** Task instructions **
Leave out the pictures and repeat the data exactly.

** Data under study **
>>>

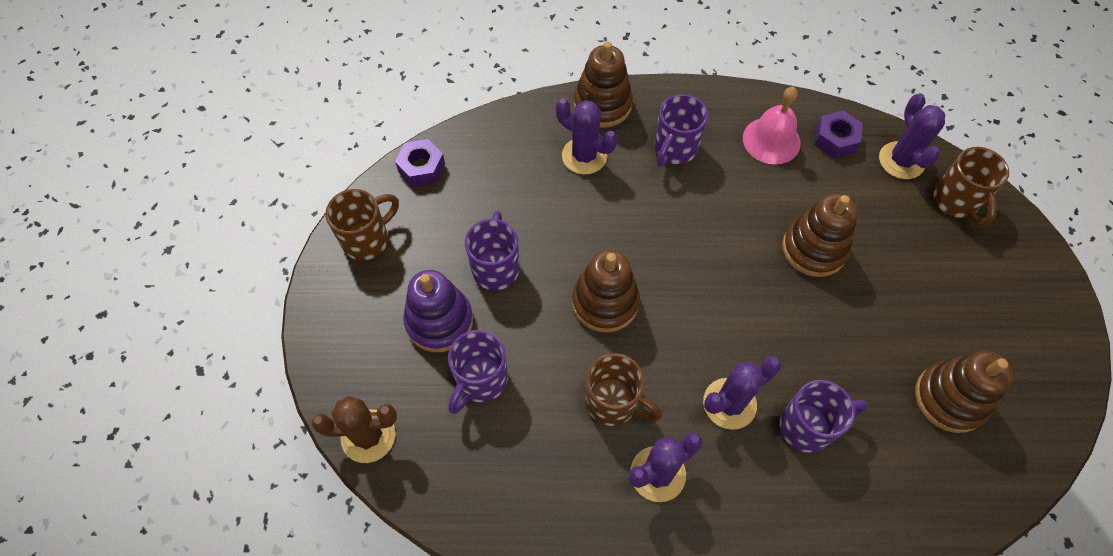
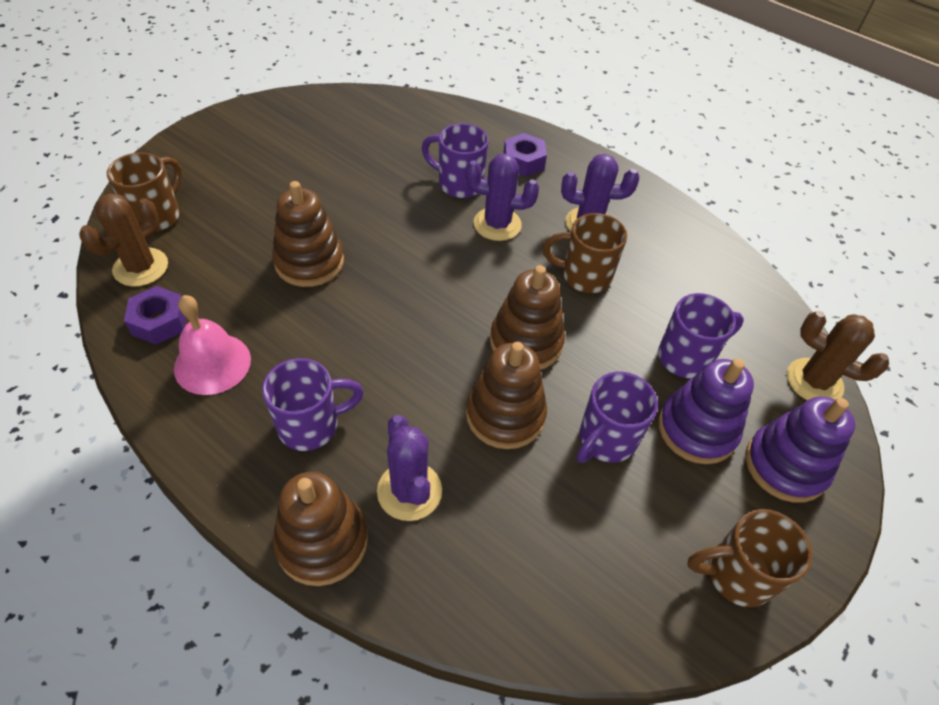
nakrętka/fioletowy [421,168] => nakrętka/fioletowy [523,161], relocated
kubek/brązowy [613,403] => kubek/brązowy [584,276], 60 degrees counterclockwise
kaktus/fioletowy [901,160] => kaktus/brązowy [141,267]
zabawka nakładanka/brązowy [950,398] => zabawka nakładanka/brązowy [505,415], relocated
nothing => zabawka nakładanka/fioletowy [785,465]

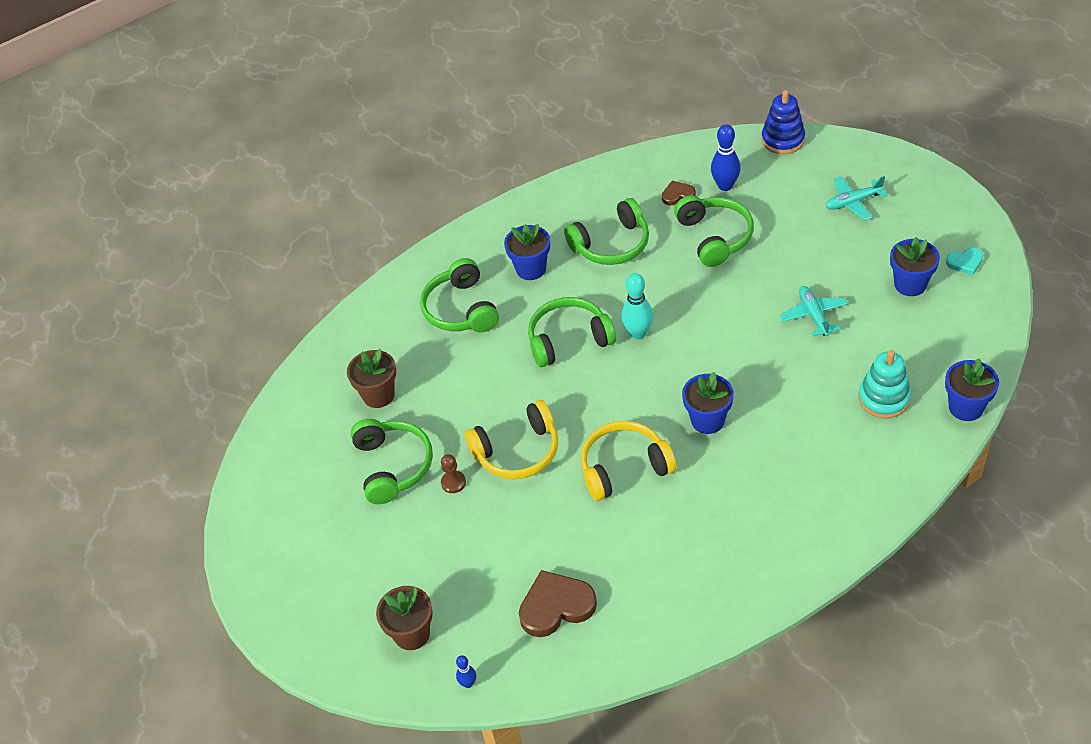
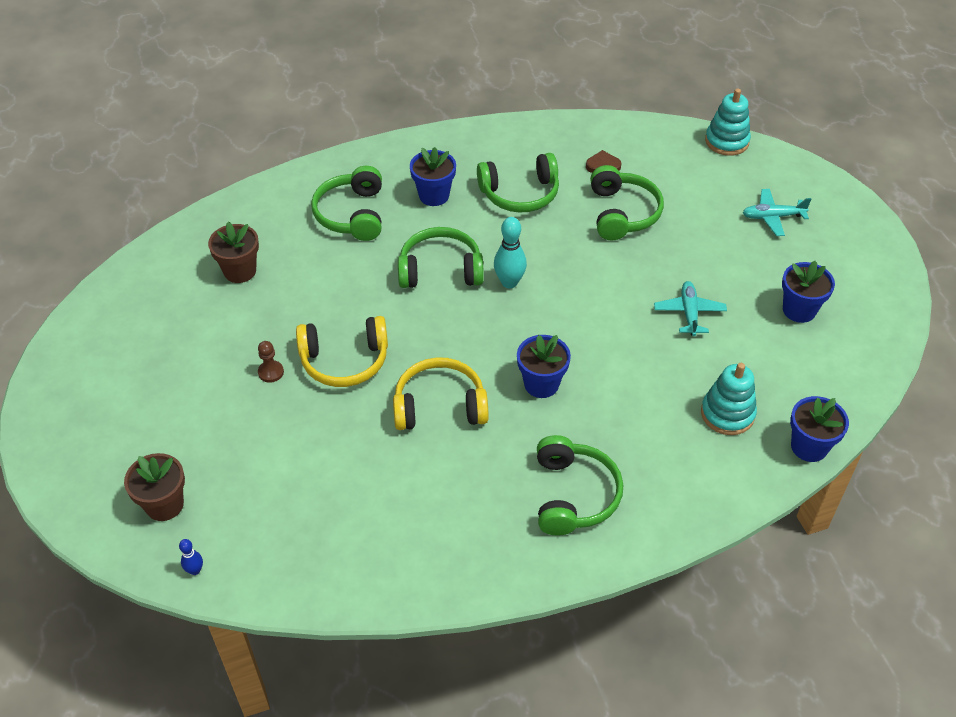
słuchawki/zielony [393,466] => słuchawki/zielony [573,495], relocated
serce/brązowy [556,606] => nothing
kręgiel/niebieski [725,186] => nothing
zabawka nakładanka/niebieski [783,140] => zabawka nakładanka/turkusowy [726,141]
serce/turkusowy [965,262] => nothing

<<<

** Solution for this problem **
nakrętka/fioletowy [421,168] => nakrętka/fioletowy [523,161], relocated
kubek/brązowy [613,403] => kubek/brązowy [584,276], 60 degrees counterclockwise
kaktus/fioletowy [901,160] => kaktus/brązowy [141,267]
zabawka nakładanka/brązowy [950,398] => zabawka nakładanka/brązowy [505,415], relocated
nothing => zabawka nakładanka/fioletowy [785,465]

słuchawki/zielony [393,466] => słuchawki/zielony [573,495], relocated
serce/brązowy [556,606] => nothing
kręgiel/niebieski [725,186] => nothing
zabawka nakładanka/niebieski [783,140] => zabawka nakładanka/turkusowy [726,141]
serce/turkusowy [965,262] => nothing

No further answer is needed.